-- Start Material shown --

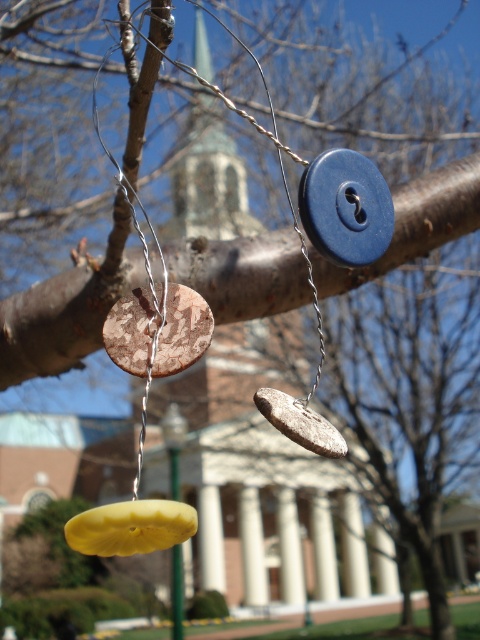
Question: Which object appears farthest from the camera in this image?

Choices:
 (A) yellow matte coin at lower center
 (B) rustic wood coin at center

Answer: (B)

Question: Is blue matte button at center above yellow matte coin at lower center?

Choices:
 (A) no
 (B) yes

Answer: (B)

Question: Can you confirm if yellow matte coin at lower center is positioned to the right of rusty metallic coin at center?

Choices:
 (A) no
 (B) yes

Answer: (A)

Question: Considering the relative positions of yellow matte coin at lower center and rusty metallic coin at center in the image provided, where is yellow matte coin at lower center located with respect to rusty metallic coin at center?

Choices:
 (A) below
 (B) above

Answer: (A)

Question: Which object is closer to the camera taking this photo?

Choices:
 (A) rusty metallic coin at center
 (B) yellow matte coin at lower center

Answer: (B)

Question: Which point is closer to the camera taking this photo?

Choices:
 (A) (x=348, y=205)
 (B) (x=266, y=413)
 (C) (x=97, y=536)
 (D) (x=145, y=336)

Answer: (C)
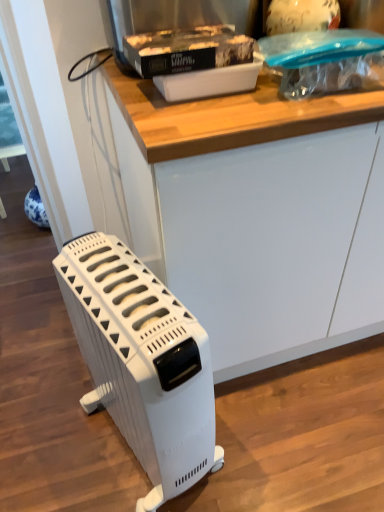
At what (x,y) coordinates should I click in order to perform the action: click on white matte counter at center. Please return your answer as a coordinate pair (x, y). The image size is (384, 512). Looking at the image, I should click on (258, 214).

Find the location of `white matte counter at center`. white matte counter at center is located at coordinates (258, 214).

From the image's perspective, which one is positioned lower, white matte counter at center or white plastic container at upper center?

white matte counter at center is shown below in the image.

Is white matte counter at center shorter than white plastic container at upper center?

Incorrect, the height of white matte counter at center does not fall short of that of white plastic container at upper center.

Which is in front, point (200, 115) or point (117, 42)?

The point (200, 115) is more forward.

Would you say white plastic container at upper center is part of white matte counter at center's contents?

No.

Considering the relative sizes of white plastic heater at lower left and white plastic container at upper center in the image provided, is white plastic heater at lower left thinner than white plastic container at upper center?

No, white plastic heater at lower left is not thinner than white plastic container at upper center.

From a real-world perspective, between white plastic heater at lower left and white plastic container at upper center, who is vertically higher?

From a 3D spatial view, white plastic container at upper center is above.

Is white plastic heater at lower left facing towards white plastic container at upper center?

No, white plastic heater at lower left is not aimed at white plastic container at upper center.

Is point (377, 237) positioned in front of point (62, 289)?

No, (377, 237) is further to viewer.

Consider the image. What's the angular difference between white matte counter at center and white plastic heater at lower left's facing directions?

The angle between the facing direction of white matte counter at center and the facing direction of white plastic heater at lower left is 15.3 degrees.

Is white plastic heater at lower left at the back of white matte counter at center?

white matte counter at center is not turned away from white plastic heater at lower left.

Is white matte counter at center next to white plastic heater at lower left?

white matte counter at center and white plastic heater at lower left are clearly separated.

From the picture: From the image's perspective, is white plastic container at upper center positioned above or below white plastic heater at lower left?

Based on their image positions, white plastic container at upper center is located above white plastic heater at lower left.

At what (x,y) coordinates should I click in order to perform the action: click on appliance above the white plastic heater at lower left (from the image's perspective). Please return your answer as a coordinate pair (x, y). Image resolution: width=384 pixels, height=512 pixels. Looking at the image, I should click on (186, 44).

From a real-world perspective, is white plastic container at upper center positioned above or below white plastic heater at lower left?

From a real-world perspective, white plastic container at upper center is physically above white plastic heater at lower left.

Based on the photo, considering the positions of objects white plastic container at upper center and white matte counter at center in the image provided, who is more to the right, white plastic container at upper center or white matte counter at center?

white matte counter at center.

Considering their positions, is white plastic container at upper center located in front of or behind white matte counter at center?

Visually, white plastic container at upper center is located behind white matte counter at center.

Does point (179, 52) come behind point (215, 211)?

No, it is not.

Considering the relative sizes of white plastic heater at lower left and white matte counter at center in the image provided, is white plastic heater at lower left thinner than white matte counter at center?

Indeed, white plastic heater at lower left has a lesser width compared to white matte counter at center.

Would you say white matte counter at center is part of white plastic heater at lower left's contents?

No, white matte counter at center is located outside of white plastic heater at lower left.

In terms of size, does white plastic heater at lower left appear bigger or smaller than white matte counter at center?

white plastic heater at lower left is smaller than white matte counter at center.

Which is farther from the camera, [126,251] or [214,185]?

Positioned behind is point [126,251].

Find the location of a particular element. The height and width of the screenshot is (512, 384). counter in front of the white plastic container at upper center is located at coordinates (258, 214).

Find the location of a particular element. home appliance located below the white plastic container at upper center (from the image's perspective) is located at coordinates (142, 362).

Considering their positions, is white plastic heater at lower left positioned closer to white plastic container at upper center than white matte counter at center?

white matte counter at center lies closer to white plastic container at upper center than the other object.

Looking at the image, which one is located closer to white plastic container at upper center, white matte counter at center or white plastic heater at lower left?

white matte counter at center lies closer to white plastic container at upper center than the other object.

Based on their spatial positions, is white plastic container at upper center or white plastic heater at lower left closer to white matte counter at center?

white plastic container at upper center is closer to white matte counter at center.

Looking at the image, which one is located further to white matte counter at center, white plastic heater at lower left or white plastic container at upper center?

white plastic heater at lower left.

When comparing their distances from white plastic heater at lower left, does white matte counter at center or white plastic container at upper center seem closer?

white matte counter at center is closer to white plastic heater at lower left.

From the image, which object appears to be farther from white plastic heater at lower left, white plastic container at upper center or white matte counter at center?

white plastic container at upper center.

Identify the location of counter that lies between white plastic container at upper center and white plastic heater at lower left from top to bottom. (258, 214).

-- End Material shown --
-- Start Material shown --

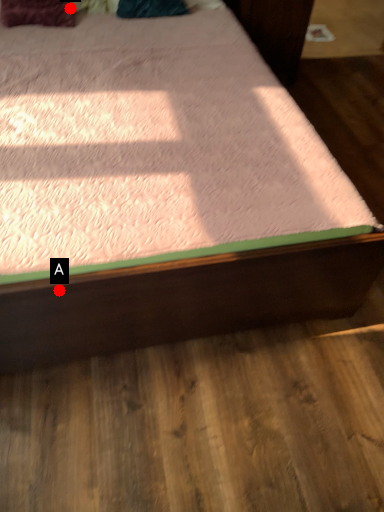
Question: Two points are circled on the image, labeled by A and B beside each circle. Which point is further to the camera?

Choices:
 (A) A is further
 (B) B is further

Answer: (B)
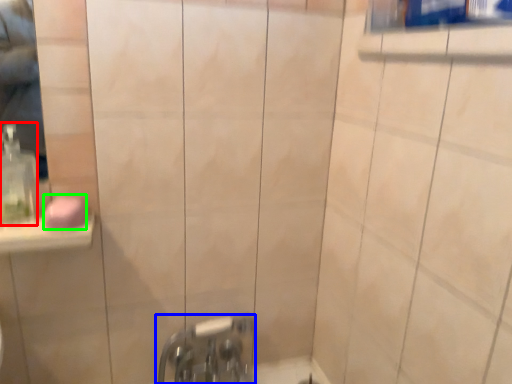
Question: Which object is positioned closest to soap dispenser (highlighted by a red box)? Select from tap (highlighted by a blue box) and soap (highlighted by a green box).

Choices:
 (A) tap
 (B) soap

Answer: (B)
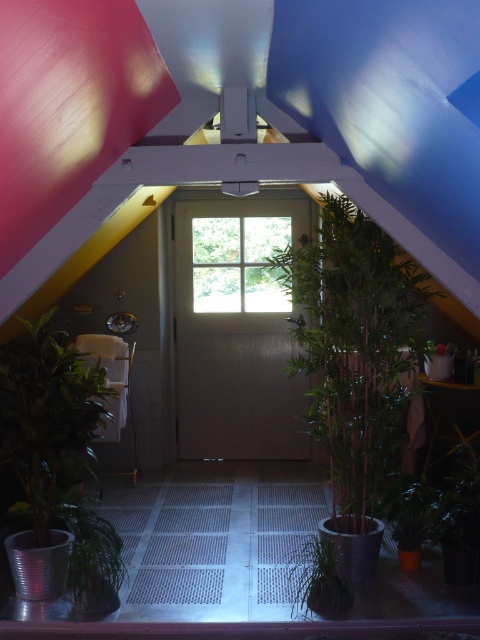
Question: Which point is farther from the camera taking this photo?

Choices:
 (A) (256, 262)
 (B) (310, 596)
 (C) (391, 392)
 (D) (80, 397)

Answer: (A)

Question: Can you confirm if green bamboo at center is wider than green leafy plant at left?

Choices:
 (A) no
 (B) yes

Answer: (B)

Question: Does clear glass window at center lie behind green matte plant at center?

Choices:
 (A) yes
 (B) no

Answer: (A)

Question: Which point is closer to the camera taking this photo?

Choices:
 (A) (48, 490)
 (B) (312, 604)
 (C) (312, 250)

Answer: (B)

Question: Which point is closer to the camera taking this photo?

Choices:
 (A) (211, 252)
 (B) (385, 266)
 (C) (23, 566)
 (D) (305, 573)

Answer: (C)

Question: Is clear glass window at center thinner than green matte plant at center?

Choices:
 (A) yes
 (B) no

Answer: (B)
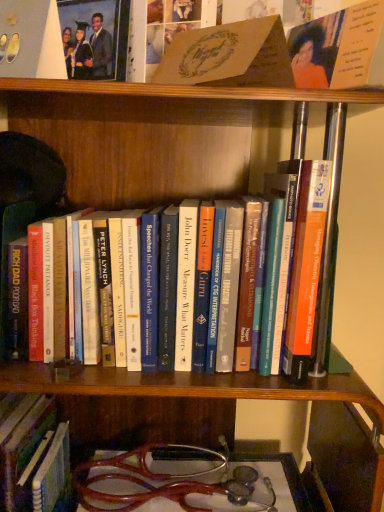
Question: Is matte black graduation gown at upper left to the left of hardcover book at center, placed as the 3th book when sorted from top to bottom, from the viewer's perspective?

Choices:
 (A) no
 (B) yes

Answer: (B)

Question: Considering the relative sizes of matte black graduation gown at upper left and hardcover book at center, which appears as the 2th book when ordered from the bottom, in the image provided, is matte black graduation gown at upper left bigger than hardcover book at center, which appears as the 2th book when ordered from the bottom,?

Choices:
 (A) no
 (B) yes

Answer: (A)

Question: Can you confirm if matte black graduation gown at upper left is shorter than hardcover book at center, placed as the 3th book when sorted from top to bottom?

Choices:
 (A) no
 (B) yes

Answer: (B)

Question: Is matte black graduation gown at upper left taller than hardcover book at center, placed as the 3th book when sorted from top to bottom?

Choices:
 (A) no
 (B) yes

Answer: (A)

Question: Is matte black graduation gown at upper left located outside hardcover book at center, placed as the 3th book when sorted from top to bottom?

-- End Material shown --

### [Exercise prompt]
From the data above, copy out every line that contains the word "viewer".

### [Result of the task]
No, (377, 237) is further to viewer.
Question: Is matte black graduation gown at upper left to the left of hardcover book at center, placed as the 3th book when sorted from top to bottom, from the viewer's perspective?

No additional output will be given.